▸ **WHAT THIS TASK INVOLVES**:
Exactly reproduce the data from its first line through the line with "red brick F8:G8", leaving out every line after it.
═══ MATERIAL SHOWN ═══
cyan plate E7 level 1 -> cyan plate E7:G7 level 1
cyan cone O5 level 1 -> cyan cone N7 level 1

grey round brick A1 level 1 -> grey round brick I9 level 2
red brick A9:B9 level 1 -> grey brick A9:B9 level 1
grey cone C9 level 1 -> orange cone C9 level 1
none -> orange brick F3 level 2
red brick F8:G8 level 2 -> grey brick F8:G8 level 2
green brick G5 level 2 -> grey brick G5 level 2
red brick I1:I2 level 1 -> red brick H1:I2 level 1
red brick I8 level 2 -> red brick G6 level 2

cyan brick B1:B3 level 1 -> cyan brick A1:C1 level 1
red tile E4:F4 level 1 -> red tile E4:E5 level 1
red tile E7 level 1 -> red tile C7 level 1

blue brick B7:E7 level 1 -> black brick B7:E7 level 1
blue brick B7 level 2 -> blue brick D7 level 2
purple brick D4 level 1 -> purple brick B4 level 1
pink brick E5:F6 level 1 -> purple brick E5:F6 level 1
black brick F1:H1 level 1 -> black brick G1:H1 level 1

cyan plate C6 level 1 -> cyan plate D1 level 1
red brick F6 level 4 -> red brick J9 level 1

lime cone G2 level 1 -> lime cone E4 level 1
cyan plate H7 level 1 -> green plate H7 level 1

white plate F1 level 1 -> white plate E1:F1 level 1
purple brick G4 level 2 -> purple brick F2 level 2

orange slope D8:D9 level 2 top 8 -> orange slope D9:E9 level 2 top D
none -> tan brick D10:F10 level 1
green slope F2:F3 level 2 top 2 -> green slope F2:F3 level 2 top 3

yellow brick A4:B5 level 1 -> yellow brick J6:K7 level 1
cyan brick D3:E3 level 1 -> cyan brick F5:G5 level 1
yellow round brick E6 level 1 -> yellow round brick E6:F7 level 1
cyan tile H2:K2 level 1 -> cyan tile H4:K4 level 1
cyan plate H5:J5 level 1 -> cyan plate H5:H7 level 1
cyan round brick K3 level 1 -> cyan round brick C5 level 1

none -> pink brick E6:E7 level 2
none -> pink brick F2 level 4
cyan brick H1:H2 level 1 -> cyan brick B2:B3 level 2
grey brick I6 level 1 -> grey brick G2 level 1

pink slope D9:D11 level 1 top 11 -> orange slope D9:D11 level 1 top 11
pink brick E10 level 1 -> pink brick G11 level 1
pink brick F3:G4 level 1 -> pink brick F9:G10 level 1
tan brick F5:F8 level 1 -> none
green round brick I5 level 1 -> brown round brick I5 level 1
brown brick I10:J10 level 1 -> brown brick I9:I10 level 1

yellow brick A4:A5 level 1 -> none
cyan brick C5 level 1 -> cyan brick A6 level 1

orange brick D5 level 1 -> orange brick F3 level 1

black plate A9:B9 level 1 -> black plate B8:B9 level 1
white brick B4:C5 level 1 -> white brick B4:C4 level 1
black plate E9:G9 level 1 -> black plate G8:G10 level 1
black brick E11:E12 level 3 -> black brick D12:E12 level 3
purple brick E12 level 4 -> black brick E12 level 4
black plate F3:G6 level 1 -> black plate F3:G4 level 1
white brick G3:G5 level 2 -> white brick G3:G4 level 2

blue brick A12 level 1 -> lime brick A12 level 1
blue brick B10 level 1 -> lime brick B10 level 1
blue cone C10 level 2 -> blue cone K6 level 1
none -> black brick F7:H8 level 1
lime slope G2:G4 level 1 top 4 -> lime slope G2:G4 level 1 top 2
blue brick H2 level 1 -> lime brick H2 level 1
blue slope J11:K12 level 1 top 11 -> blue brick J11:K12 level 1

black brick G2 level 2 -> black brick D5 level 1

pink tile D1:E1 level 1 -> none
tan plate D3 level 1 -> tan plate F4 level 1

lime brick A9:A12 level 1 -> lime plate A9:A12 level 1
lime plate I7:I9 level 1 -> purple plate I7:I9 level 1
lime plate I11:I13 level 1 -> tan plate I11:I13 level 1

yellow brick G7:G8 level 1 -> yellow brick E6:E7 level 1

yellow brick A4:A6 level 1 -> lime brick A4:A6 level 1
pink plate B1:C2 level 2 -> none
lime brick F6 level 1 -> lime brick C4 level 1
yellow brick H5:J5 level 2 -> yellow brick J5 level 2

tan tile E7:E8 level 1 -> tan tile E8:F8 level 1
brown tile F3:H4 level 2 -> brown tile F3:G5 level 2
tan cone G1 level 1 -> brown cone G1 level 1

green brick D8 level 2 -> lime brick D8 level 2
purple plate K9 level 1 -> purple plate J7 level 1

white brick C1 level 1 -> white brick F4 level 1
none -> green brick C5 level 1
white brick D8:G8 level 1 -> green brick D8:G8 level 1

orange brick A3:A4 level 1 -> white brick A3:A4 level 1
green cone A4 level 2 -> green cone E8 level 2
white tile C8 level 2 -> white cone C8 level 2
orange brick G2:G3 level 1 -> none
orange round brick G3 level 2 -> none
═══
▸ **TASK OUTPUT**:
cyan plate E7 level 1 -> cyan plate E7:G7 level 1
cyan cone O5 level 1 -> cyan cone N7 level 1

grey round brick A1 level 1 -> grey round brick I9 level 2
red brick A9:B9 level 1 -> grey brick A9:B9 level 1
grey cone C9 level 1 -> orange cone C9 level 1
none -> orange brick F3 level 2
red brick F8:G8 level 2 -> grey brick F8:G8 level 2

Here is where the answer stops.